Start of DATA FOR THE TASK
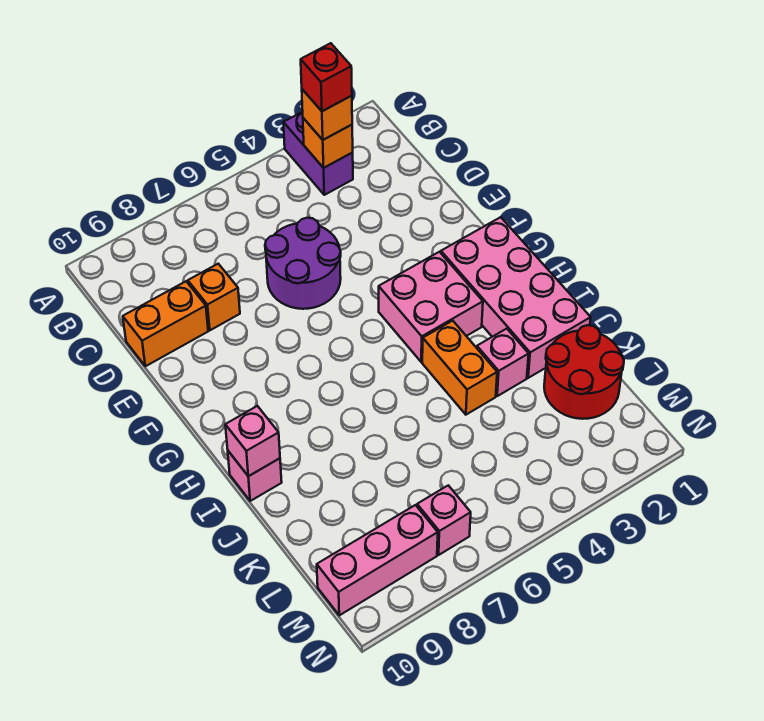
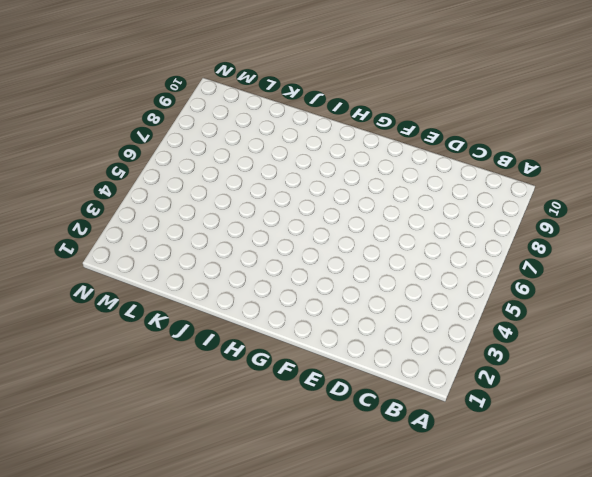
none -> purple brick A3:B3 level 1
none -> purple round brick D5:E6 level 1
none -> orange brick D8 level 1

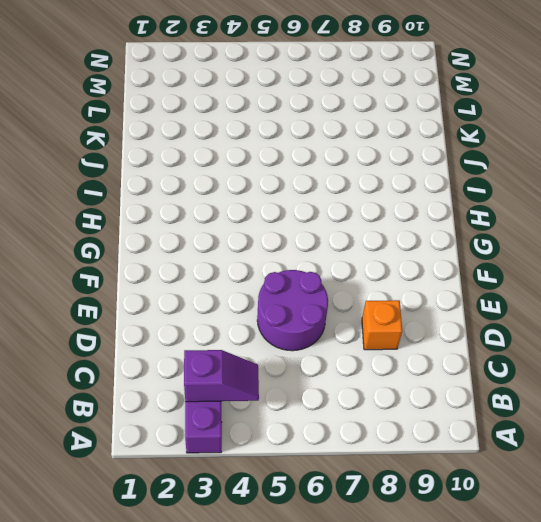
purple slope B3:B4 level 2 top 3 -> orange brick B3 level 2
none -> orange brick D9:D10 level 1
none -> pink brick G1:J2 level 1
none -> pink brick G3:H4 level 1

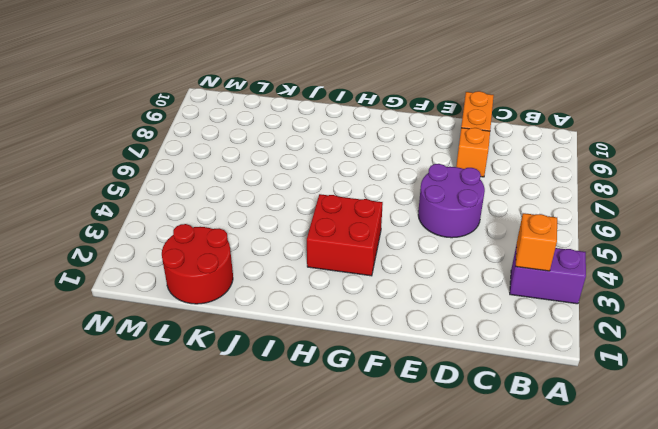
red brick G3:H4 level 1 -> pink brick G3:H4 level 1
none -> pink brick G1:J2 level 1
none -> orange brick I4:J4 level 1
none -> pink brick I10 level 1

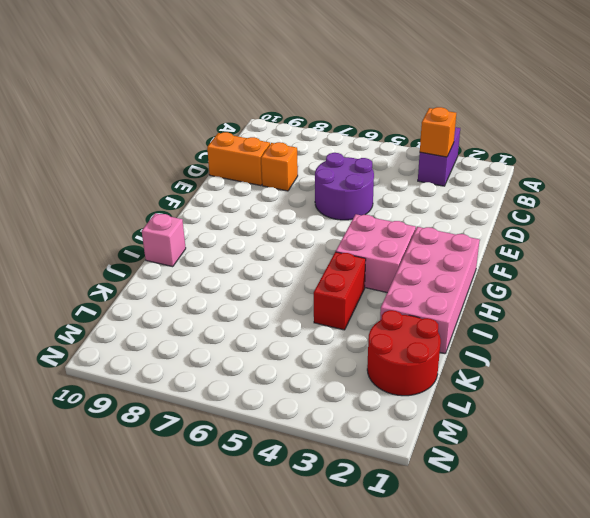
red brick I4:J4 level 1 -> orange brick I4:J4 level 1
none -> pink brick J3 level 1
none -> pink brick M7 level 1
none -> pink brick M8:M10 level 1

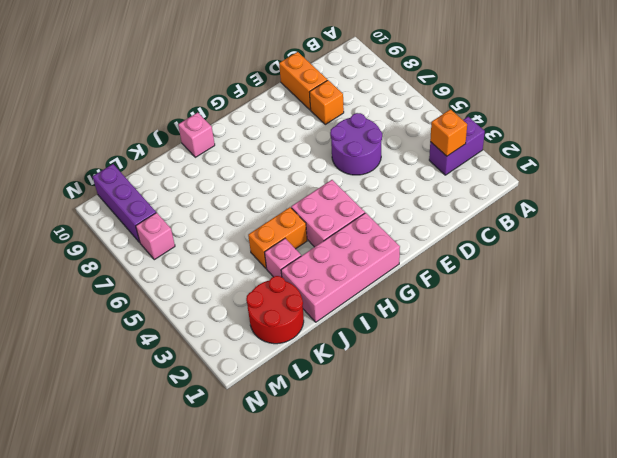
purple brick M8:M10 level 1 -> pink brick M8:M10 level 1
none -> pink brick I10 level 2
none -> orange brick B3 level 3
none -> red brick B3 level 4

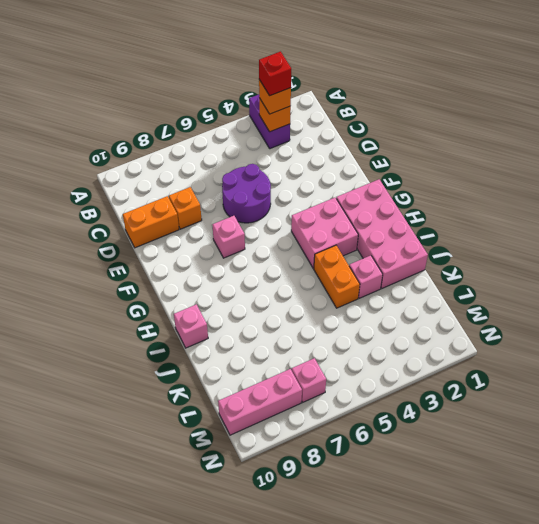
pink brick F7 level 1 -> pink brick I10 level 2
none -> red round brick K1:L2 level 1

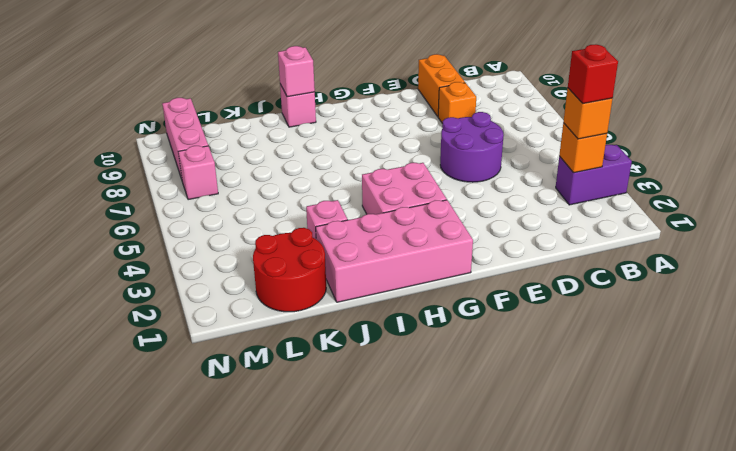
none -> orange brick I4:J4 level 1

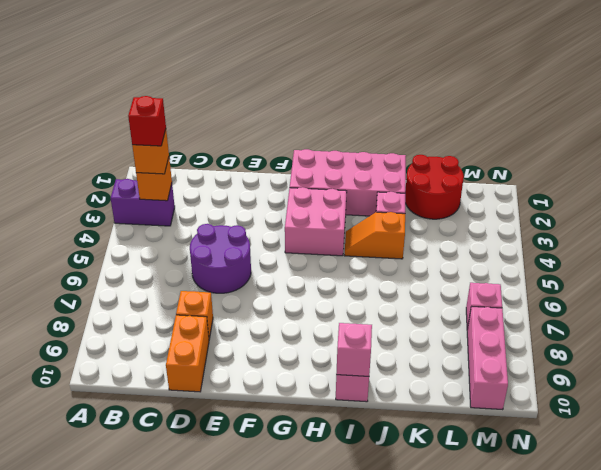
orange slope I4:J4 level 1 top J -> orange brick I4:J4 level 1

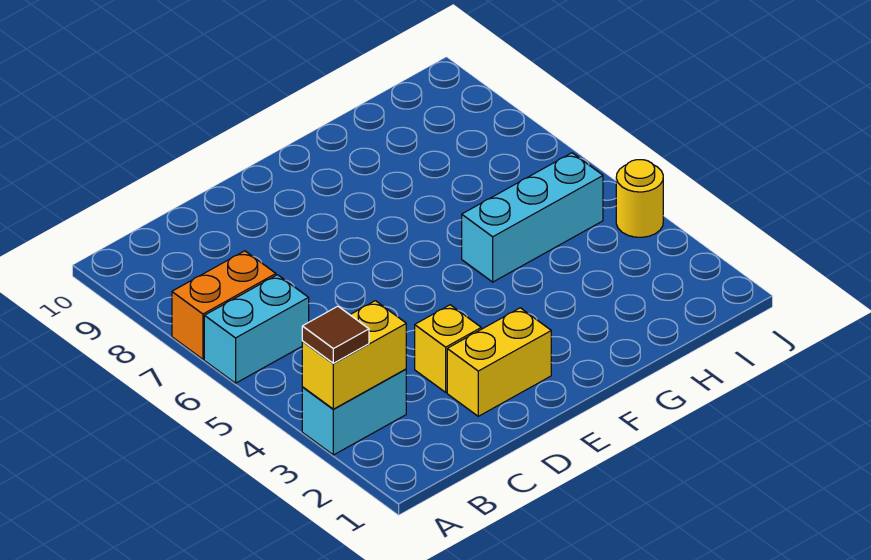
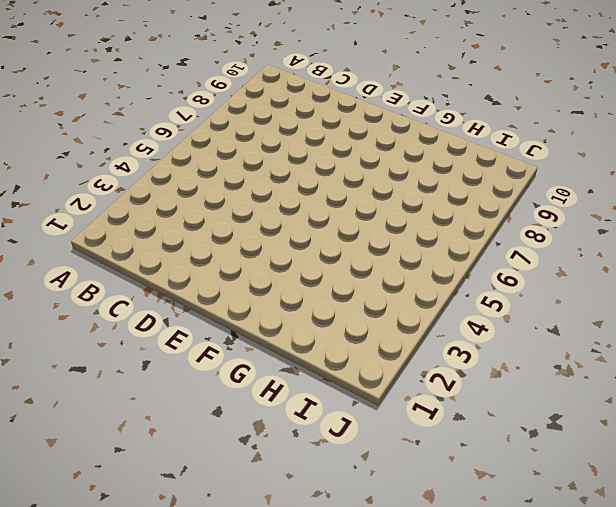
none -> cyan brick A3:B3 level 1
none -> cyan brick A6:B6 level 1

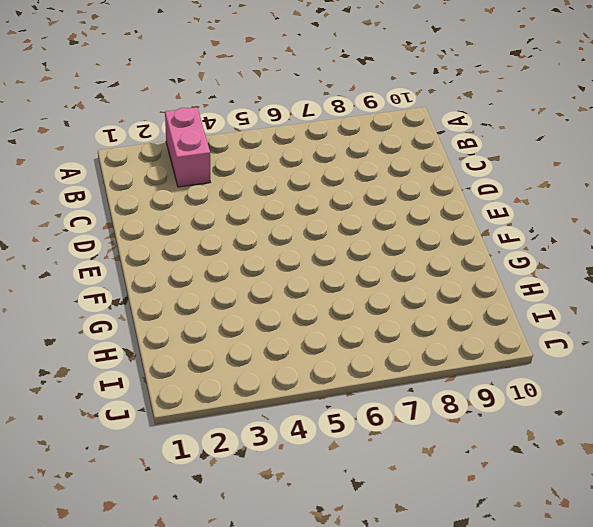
pink brick A3:B3 level 1 -> cyan brick A3:B3 level 1
none -> cyan brick A6:B6 level 1
none -> orange brick A7:B7 level 1

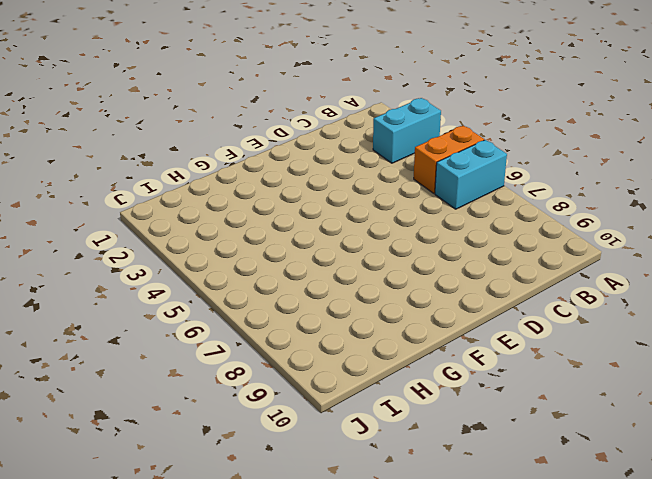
orange brick A5:B5 level 1 -> orange brick A7:B7 level 1
none -> yellow brick D2:E2 level 1
none -> yellow brick D3 level 1

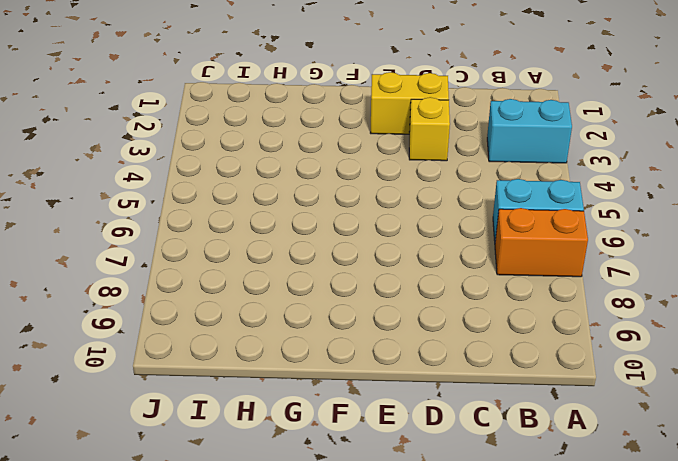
none -> cyan brick G5:I5 level 1
none -> yellow round brick J4 level 1

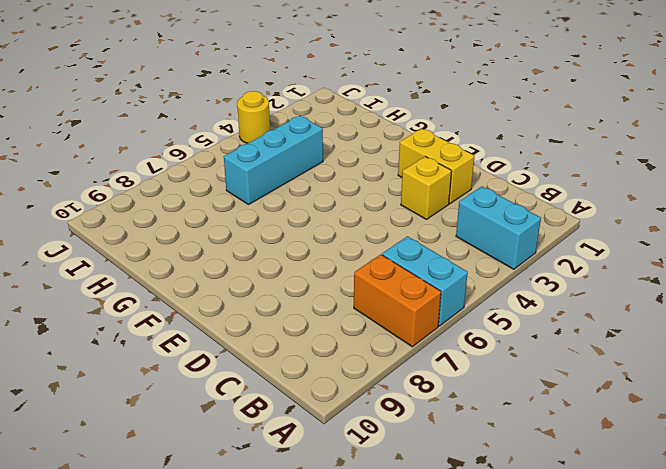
cyan brick H4:H6 level 1 -> cyan brick G5:I5 level 1
none -> yellow brick A3:B3 level 2
none -> brown tile A3 level 3

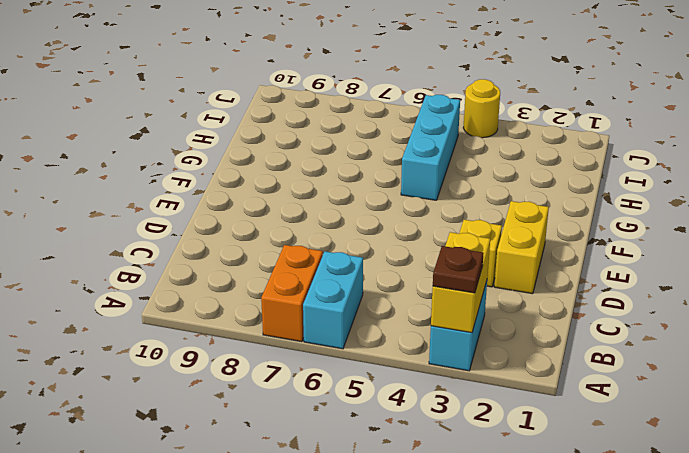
brown plate A3 level 3 -> brown tile A3 level 3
End of DATA FOR THE TASK
> _WHAT IS BEING ASKED_: Your answer must be a single number: the count of lines in the data that contain the string "tile".

> _YOUR RESPONSE_: 2